**HOW TO COMPLETE THIS TASK**
Reproduce nothing but the lines from the one with "orange cone H12 level 1 -> none" down to the last line of the data below.

**SUPPLIED DATA**

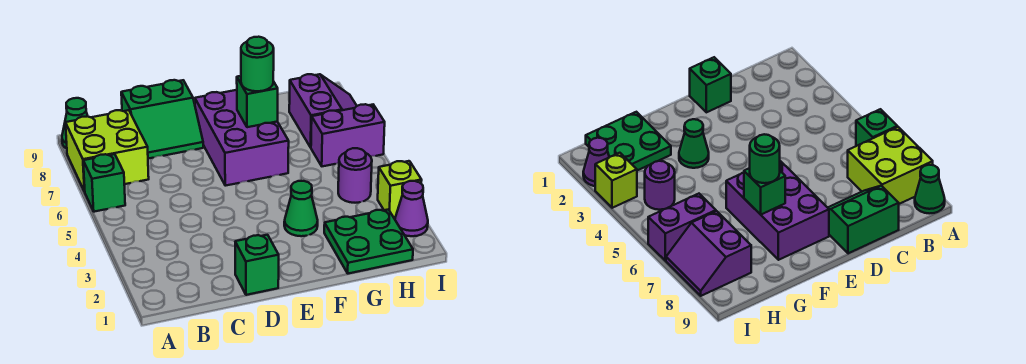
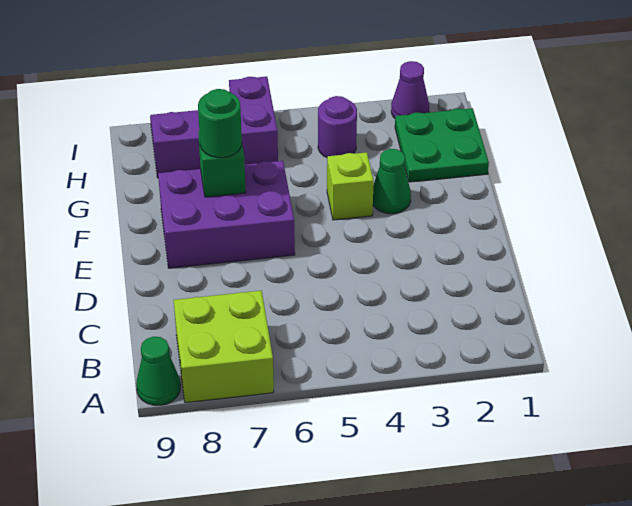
green brick A6 level 1 -> none
green slope C8:D9 level 1 top 9 -> none
green brick D1 level 1 -> none
lime brick I3 level 1 -> lime brick F4 level 1

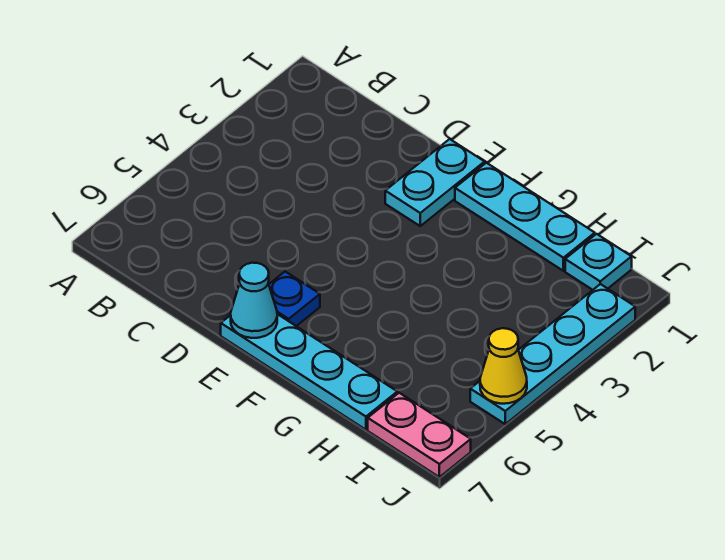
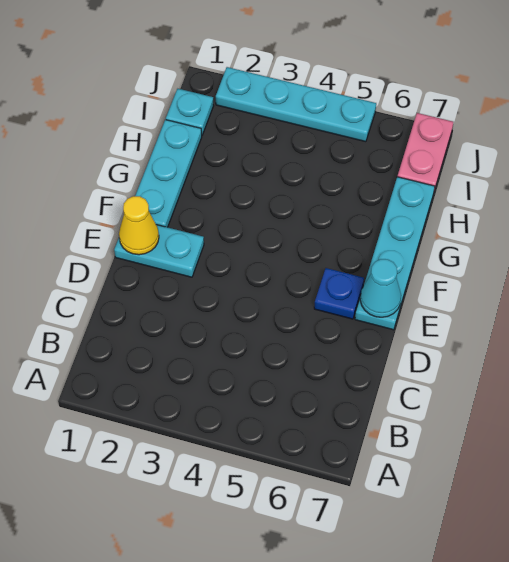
yellow cone J5 level 2 -> yellow cone E1 level 2

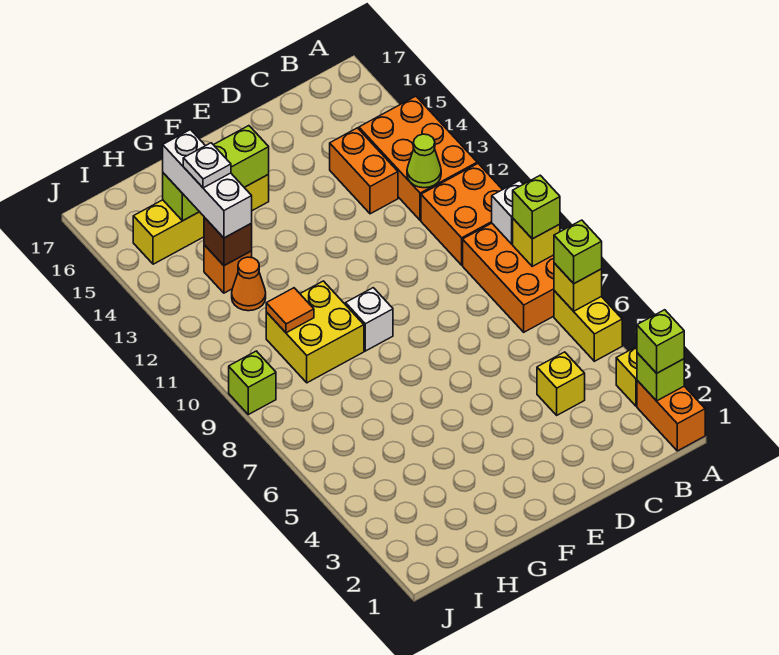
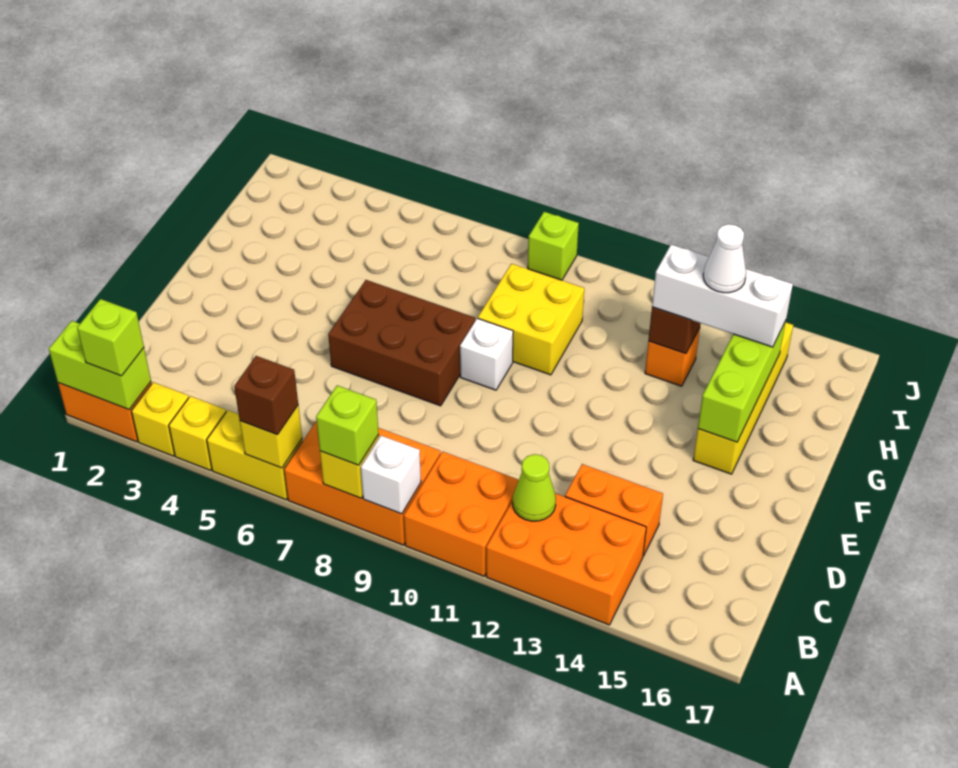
lime brick A2 level 2 -> lime brick A1:A2 level 2
lime brick A6 level 3 -> brown brick A6 level 3
yellow brick C4 level 1 -> yellow brick A4 level 1
none -> brown brick E6:F8 level 1
orange tile H10 level 2 -> none
orange cone H12 level 1 -> none
white plate H14 level 4 -> white cone H14 level 4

**THE COMPLETED TASK**
orange cone H12 level 1 -> none
white plate H14 level 4 -> white cone H14 level 4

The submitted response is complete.